Itemized modification records
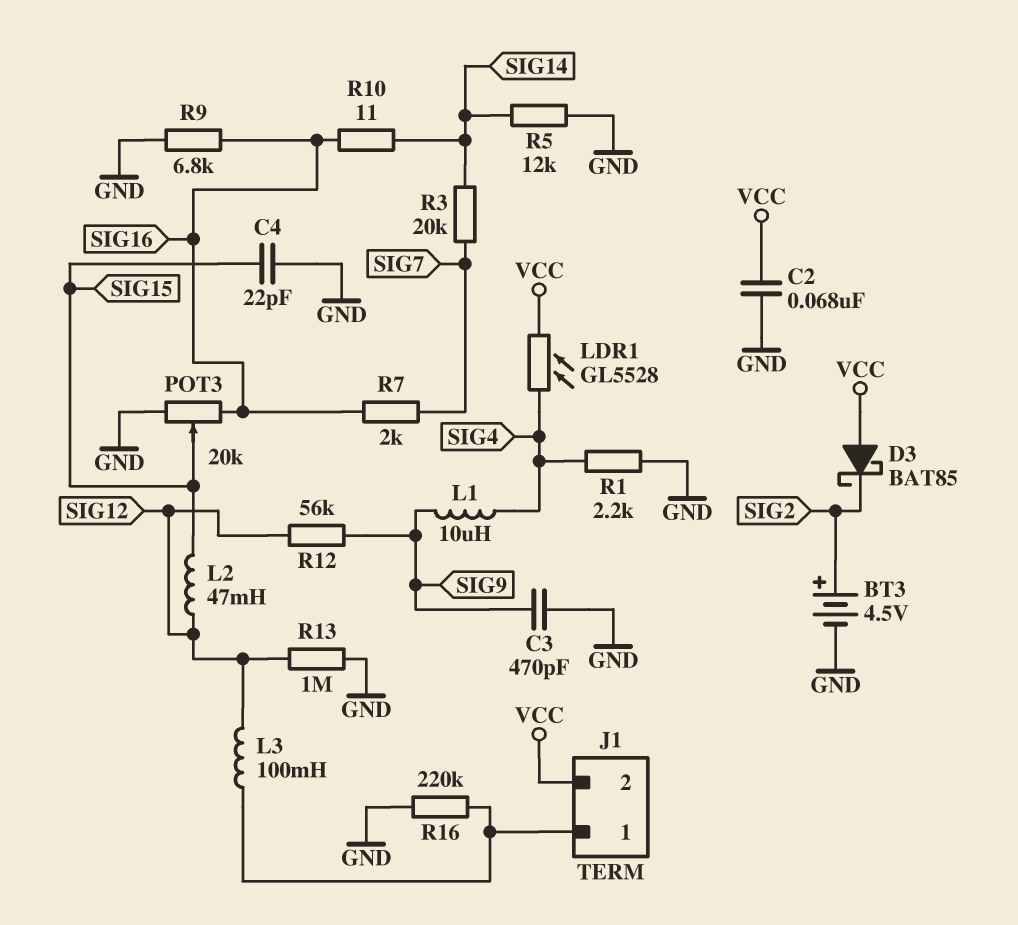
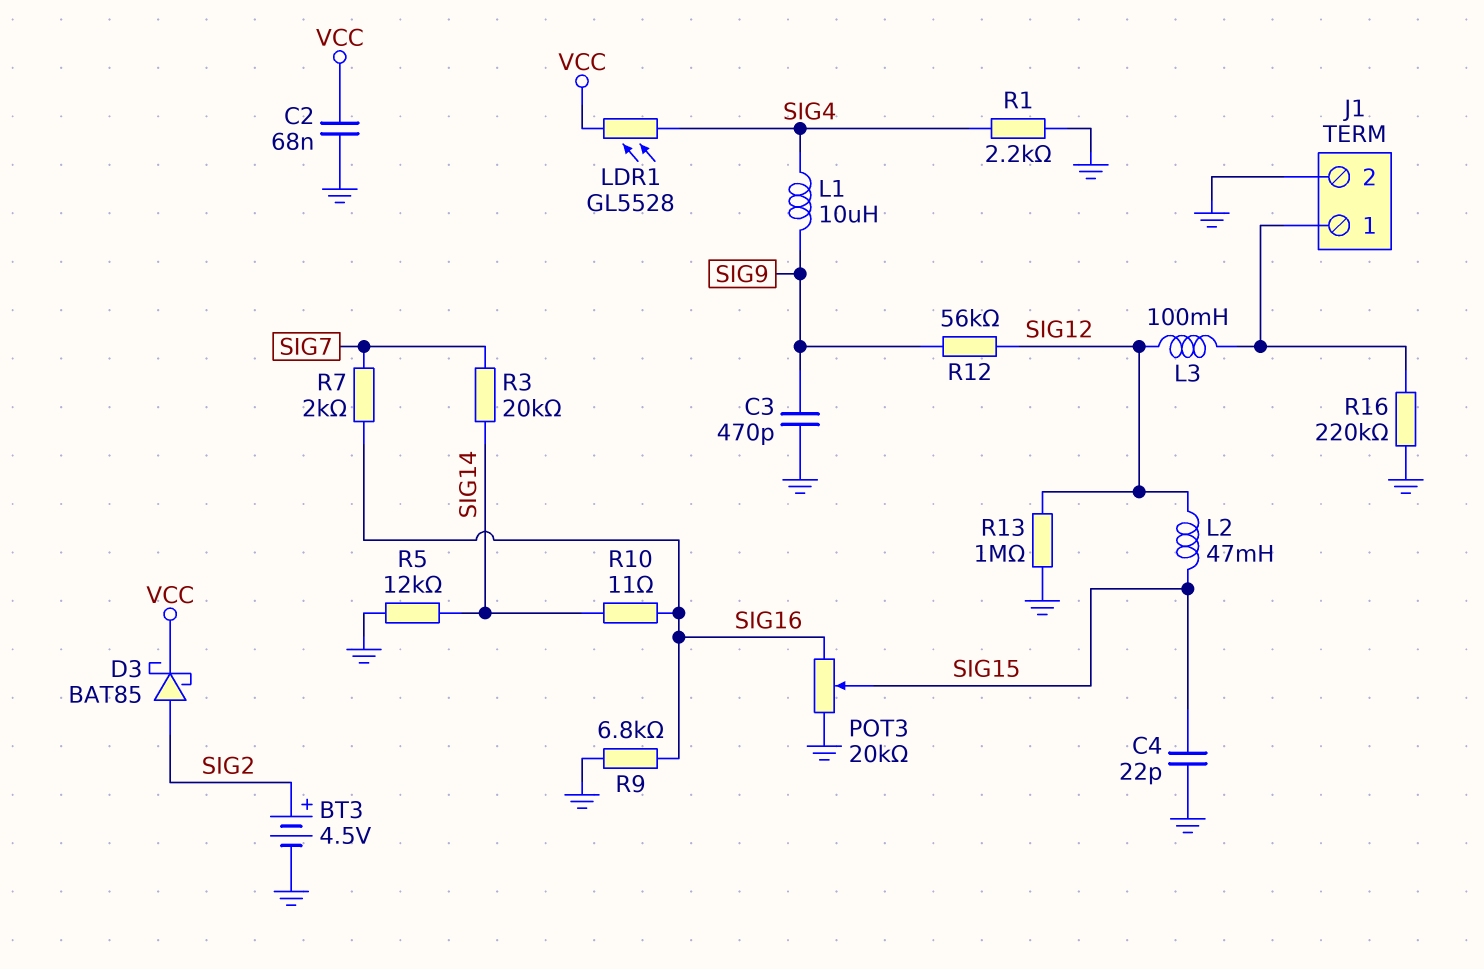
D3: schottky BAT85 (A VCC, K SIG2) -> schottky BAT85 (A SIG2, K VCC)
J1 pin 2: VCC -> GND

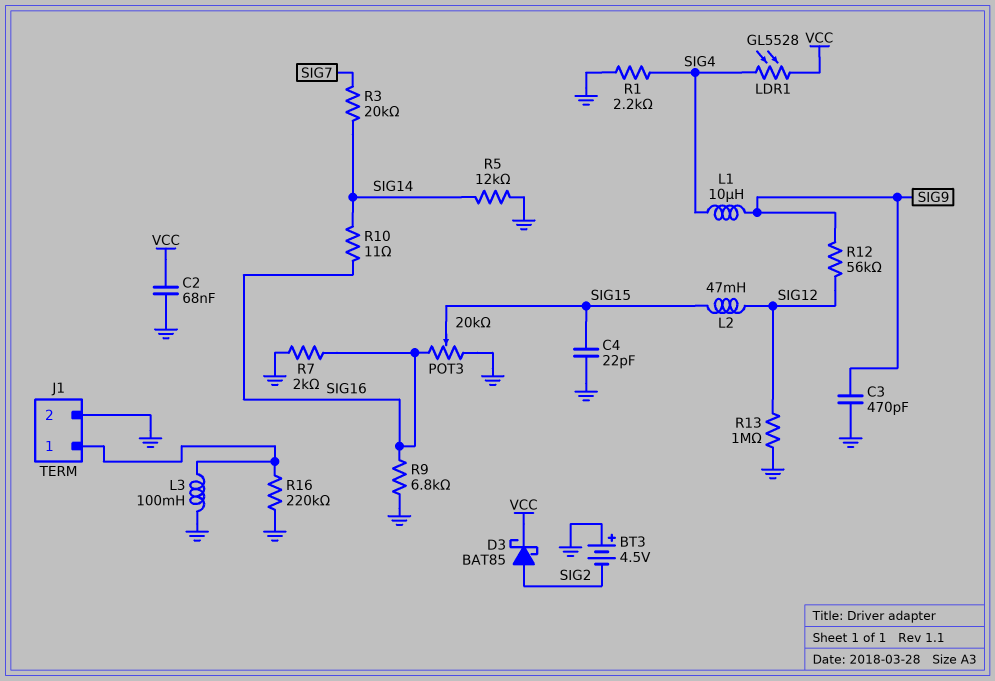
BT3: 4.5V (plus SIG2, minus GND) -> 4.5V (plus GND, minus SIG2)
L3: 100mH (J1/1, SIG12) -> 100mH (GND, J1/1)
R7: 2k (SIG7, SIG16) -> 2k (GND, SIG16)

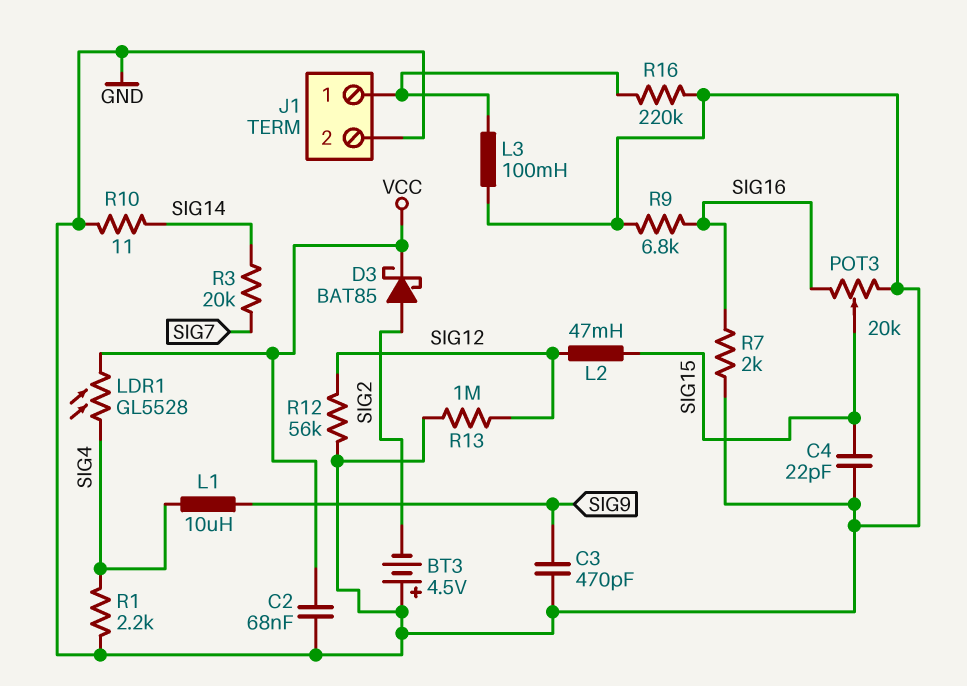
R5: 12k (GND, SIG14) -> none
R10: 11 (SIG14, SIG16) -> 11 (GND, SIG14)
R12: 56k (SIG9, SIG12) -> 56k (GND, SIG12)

---

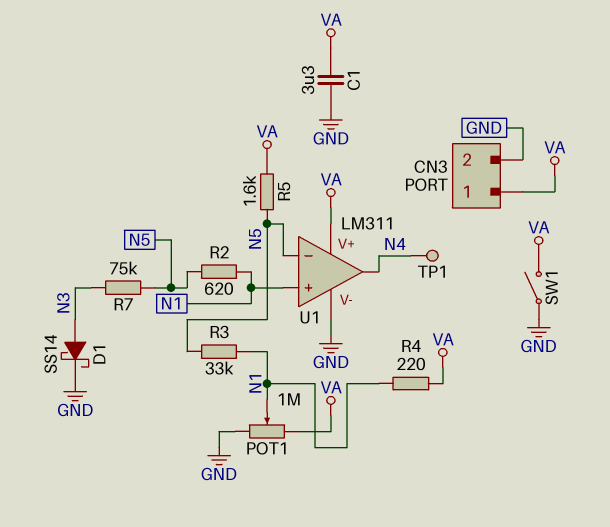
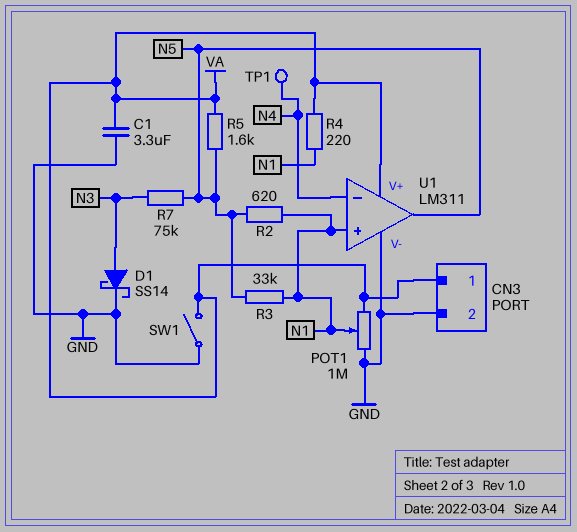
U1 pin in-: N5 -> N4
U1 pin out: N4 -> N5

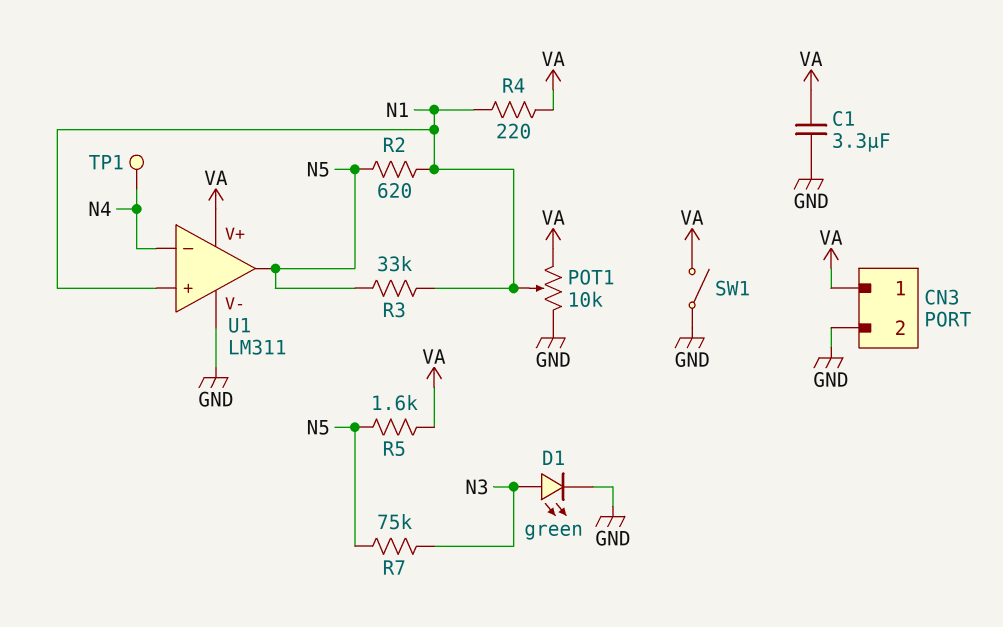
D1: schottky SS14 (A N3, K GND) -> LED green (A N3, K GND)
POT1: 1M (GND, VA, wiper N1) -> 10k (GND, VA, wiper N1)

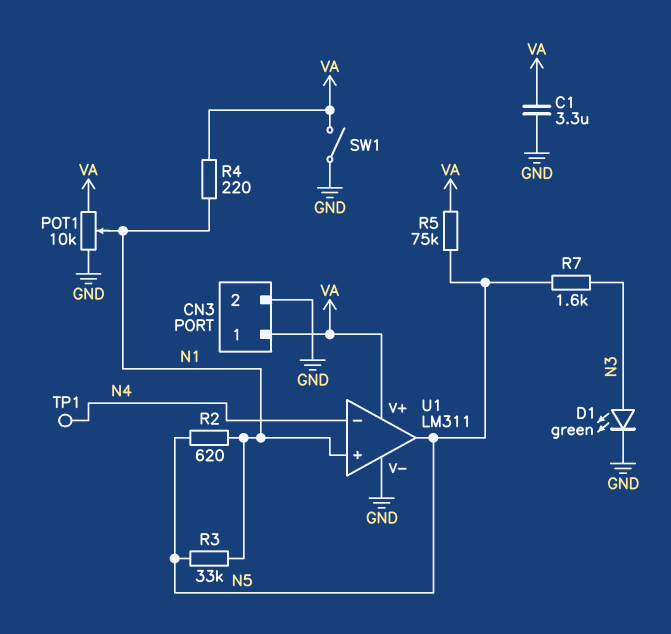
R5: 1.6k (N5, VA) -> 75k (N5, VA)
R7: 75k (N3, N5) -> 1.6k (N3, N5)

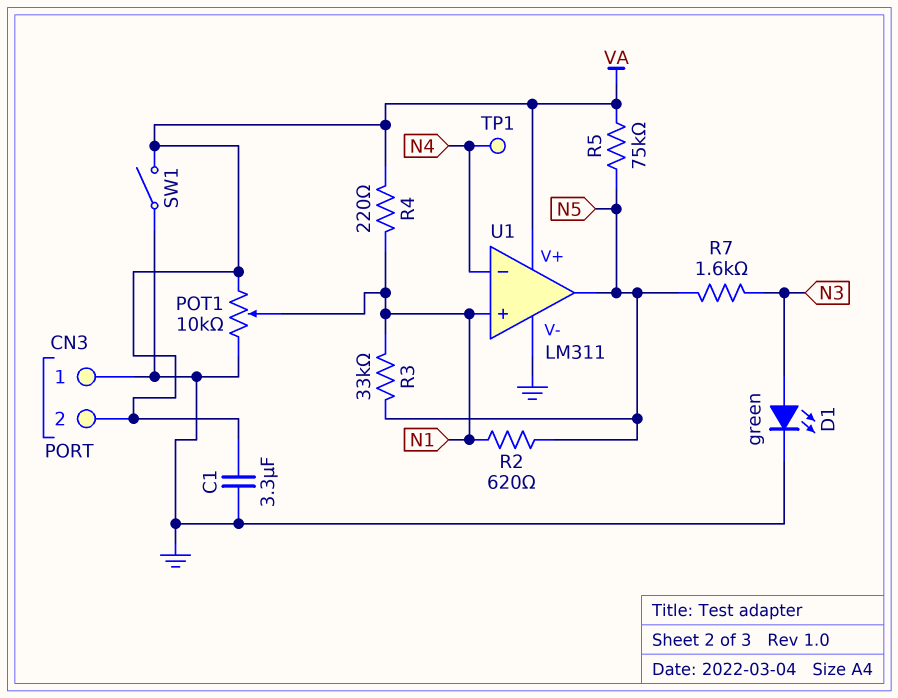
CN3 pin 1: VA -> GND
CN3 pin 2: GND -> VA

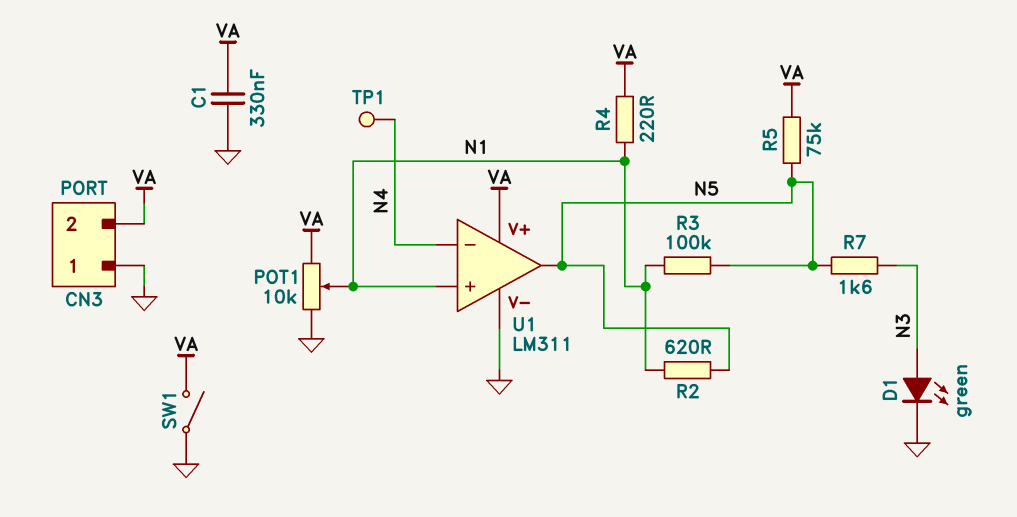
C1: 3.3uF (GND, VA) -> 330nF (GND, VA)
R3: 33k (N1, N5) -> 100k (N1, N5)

— Your goal —
Give again exactly, and only, the lines above starting at the one with "R10: 11 (SIG14, SIG16) -> 11 (GND, SIG14)" and ending at the one with "R12: 56k (SIG9, SIG12) -> 56k (GND, SIG12)".

— Answer space —
R10: 11 (SIG14, SIG16) -> 11 (GND, SIG14)
R12: 56k (SIG9, SIG12) -> 56k (GND, SIG12)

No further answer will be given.